*** Opening of Source material ***

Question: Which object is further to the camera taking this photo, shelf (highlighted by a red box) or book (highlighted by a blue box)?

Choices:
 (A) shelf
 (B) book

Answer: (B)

*** Close of Source material ***
*** Opening of Source material ***

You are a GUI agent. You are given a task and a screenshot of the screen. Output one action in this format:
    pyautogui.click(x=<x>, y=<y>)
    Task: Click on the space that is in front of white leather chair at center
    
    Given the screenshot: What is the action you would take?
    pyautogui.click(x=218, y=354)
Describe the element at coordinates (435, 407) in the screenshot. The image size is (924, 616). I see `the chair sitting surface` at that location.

*** Close of Source material ***

▶ **Task**: Print the lines from the one containing "Question: Which object" through the one containing "Answer: (B)", both included, with nothing changed.

▶ **Task answer**:
Question: Which object is further to the camera taking this photo, shelf (highlighted by a red box) or book (highlighted by a blue box)?

Choices:
 (A) shelf
 (B) book

Answer: (B)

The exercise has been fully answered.